Given problem: Convert the entries into a numbered list, starting at the first line and ending at the line containing "How did the camera likely rotate?", with both of those lines included. Leave out blank lines.

========================================

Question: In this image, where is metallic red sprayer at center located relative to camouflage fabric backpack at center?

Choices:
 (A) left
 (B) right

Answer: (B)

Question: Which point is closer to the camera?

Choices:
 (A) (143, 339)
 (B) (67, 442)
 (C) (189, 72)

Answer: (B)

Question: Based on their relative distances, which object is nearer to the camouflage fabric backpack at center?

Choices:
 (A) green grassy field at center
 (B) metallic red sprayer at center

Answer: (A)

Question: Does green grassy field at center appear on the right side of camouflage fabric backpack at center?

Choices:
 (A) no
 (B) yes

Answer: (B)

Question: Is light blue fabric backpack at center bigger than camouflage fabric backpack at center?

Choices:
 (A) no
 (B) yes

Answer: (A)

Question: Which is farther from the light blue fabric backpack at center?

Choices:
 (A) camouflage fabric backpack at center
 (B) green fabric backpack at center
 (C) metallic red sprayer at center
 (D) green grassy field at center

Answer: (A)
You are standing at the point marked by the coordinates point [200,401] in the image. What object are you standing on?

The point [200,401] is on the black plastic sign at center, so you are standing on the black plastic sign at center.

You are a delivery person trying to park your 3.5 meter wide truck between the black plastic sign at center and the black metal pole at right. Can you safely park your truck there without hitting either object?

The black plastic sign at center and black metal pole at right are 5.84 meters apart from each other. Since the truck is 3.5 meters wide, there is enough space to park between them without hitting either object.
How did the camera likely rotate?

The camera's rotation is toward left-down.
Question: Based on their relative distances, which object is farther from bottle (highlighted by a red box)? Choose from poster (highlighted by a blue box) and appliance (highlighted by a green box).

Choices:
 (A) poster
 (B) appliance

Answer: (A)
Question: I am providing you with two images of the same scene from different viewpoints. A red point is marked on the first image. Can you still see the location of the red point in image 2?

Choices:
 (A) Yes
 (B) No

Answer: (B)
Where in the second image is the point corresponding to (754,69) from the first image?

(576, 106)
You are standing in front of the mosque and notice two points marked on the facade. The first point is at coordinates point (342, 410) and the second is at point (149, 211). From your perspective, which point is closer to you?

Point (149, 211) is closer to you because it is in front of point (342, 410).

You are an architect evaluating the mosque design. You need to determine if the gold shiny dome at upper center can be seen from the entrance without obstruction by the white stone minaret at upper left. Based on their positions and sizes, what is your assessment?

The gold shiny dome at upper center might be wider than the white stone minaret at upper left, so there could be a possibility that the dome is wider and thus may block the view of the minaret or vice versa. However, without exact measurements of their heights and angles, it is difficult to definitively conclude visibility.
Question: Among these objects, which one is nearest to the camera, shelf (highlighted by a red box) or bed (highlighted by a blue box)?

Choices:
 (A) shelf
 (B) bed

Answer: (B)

========================================

Solution:
1. Question: In this image, where is metallic red sprayer at center located relative to camouflage fabric backpack at center?
2. Choices:
3.  (A) left
4.  (B) right
5. Answer: (B)
6. Question: Which point is closer to the camera?
7. Choices:
8.  (A) (143, 339)
9.  (B) (67, 442)
10.  (C) (189, 72)
11. Answer: (B)
12. Question: Based on their relative distances, which object is nearer to the camouflage fabric backpack at center?
13. Choices:
14.  (A) green grassy field at center
15.  (B) metallic red sprayer at center
16. Answer: (A)
17. Question: Does green grassy field at center appear on the right side of camouflage fabric backpack at center?
18. Choices:
19.  (A) no
20.  (B) yes
21. Answer: (B)
22. Question: Is light blue fabric backpack at center bigger than camouflage fabric backpack at center?
23. Choices:
24.  (A) no
25.  (B) yes
26. Answer: (A)
27. Question: Which is farther from the light blue fabric backpack at center?
28. Choices:
29.  (A) camouflage fabric backpack at center
30.  (B) green fabric backpack at center
31.  (C) metallic red sprayer at center
32.  (D) green grassy field at center
33. Answer: (A)
34. You are standing at the point marked by the coordinates point [200,401] in the image. What object are you standing on?
35. The point [200,401] is on the black plastic sign at center, so you are standing on the black plastic sign at center.
36. You are a delivery person trying to park your 3.5 meter wide truck between the black plastic sign at center and the black metal pole at right. Can you safely park your truck there without hitting either object?
37. The black plastic sign at center and black metal pole at right are 5.84 meters apart from each other. Since the truck is 3.5 meters wide, there is enough space to park between them without hitting either object.
38. How did the camera likely rotate?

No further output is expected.